*** Record extracts Section Begins ***

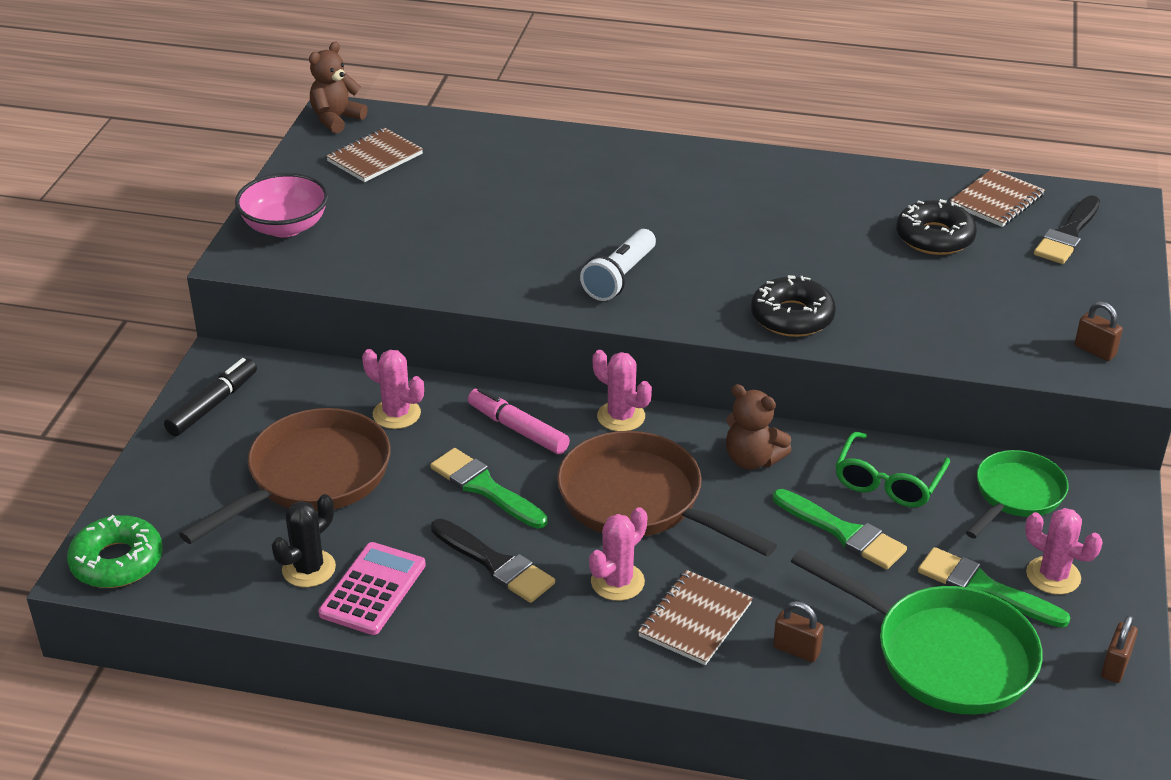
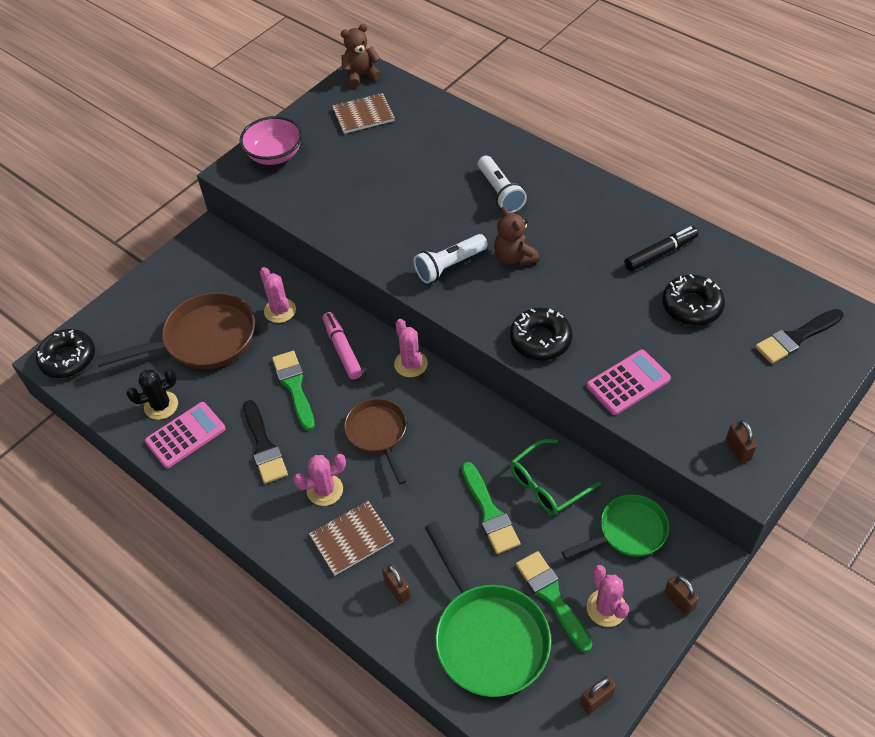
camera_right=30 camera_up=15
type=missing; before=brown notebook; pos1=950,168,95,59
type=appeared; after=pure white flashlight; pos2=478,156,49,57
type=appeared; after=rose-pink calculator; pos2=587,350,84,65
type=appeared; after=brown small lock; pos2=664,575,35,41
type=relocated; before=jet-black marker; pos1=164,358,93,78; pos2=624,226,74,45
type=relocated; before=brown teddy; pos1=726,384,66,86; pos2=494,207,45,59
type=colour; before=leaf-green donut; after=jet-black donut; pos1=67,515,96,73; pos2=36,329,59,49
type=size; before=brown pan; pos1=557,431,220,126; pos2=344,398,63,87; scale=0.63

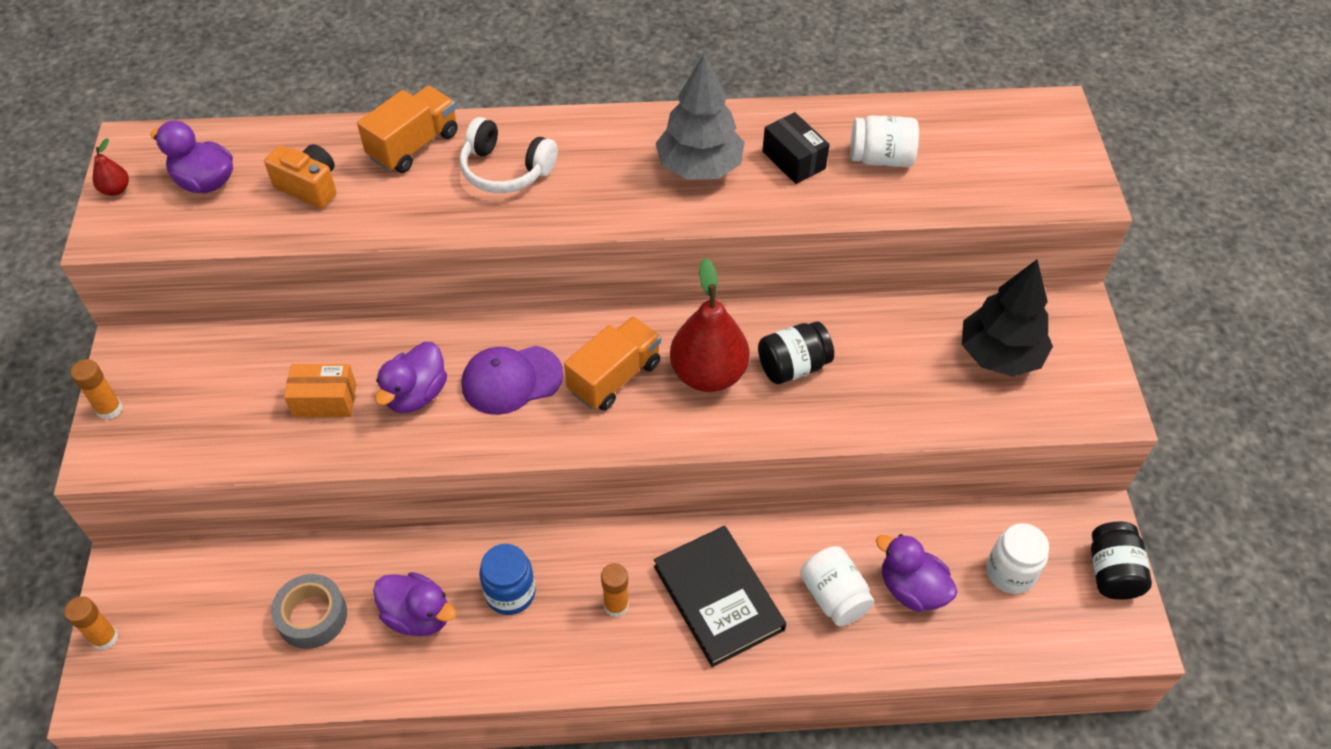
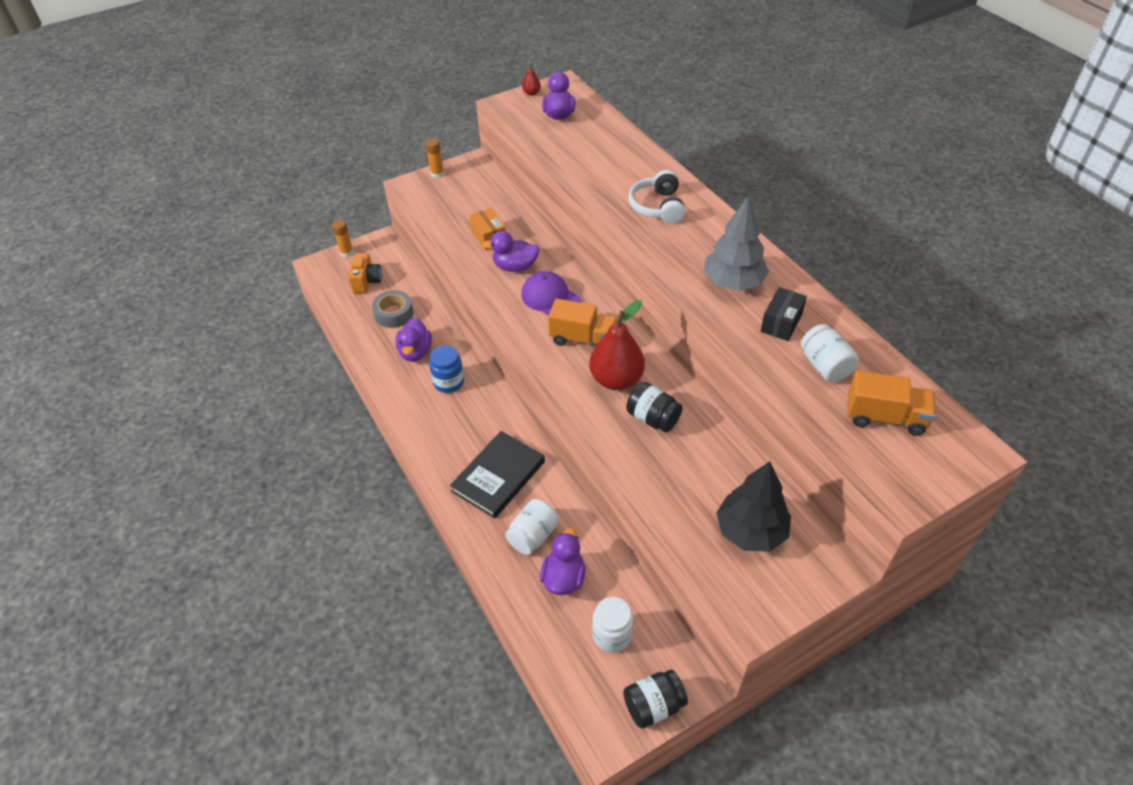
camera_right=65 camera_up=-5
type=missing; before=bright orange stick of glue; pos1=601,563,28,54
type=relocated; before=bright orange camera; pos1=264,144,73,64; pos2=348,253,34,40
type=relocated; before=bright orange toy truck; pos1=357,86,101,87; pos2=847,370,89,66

*** Record extracts Section Ends ***
*** Record extracts Section Begins ***

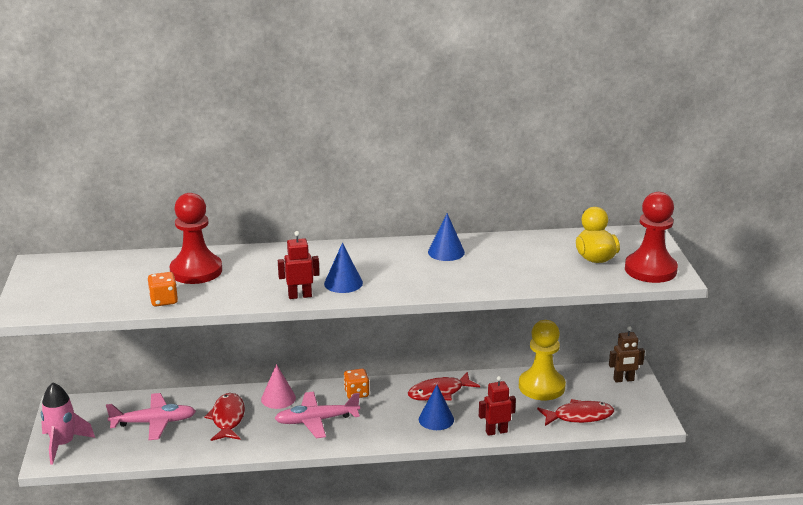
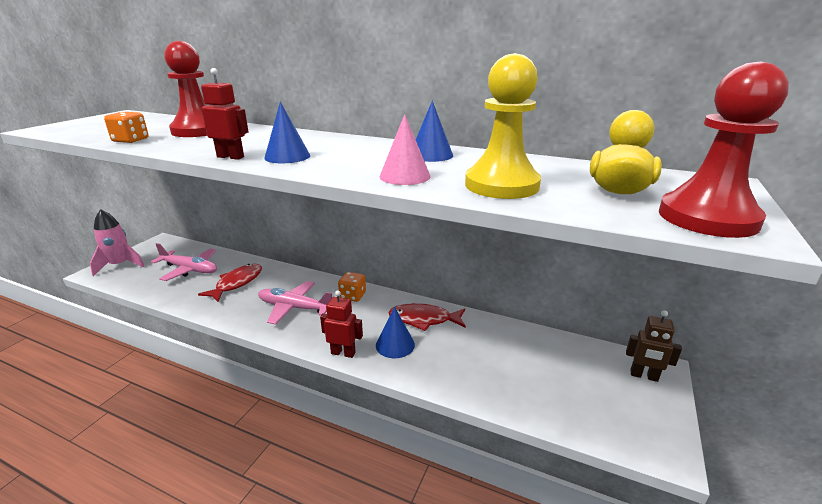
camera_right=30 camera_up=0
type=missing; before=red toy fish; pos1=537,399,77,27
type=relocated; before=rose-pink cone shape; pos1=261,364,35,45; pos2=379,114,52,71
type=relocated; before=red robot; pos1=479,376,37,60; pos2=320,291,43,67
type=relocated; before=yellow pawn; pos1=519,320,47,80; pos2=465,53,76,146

*** Record extracts Section Ends ***

Whenever the word "appeared" appears in a line of the listing, copy out that line.

[Written answer]:
type=appeared; after=pure white flashlight; pos2=478,156,49,57
type=appeared; after=rose-pink calculator; pos2=587,350,84,65
type=appeared; after=brown small lock; pos2=664,575,35,41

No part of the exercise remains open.